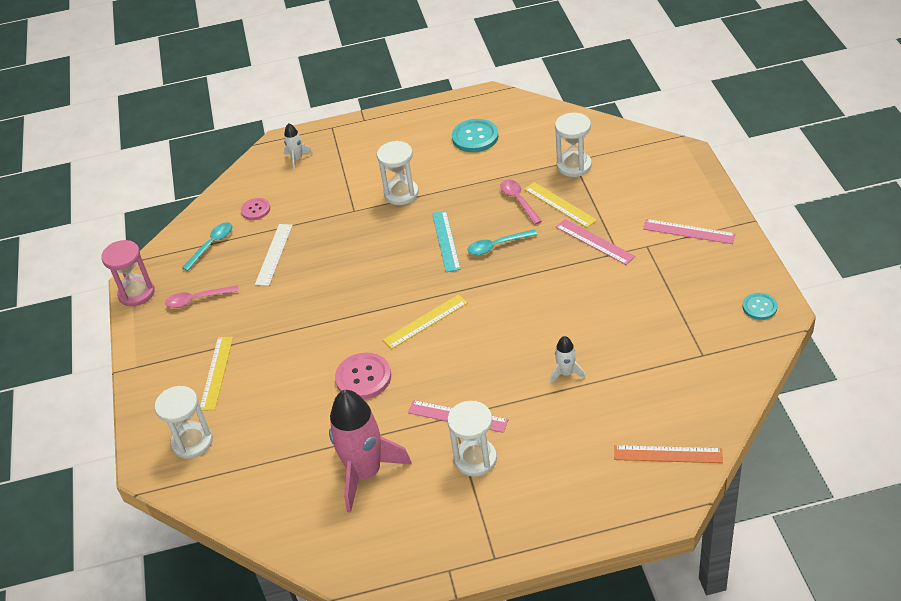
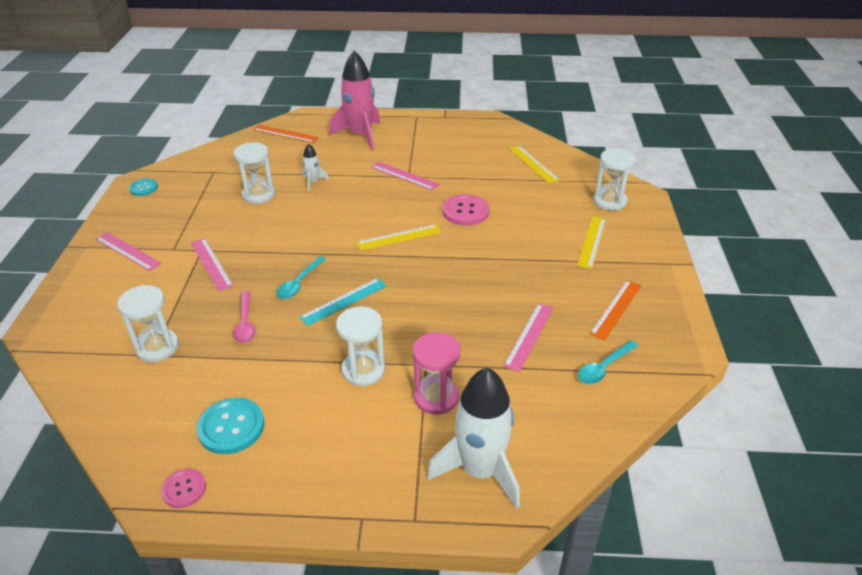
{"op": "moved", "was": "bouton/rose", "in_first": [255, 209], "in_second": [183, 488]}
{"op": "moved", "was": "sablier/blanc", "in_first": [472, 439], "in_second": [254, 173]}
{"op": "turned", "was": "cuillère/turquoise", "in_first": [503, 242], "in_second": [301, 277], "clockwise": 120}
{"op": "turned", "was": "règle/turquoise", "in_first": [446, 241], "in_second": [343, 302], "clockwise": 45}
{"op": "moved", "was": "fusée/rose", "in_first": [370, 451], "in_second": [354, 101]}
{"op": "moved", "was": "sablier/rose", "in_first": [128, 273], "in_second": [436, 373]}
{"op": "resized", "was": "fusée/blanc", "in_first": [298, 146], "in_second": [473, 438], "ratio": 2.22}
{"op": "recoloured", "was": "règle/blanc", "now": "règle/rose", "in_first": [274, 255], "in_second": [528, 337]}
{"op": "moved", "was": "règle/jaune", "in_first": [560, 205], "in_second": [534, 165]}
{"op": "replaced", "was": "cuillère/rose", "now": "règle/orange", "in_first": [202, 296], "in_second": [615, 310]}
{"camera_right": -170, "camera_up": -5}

^^^^^^^^

Exercise: Answer required as a bare number: state how many lines in the material contain the word "clockwise".

Your solution: 2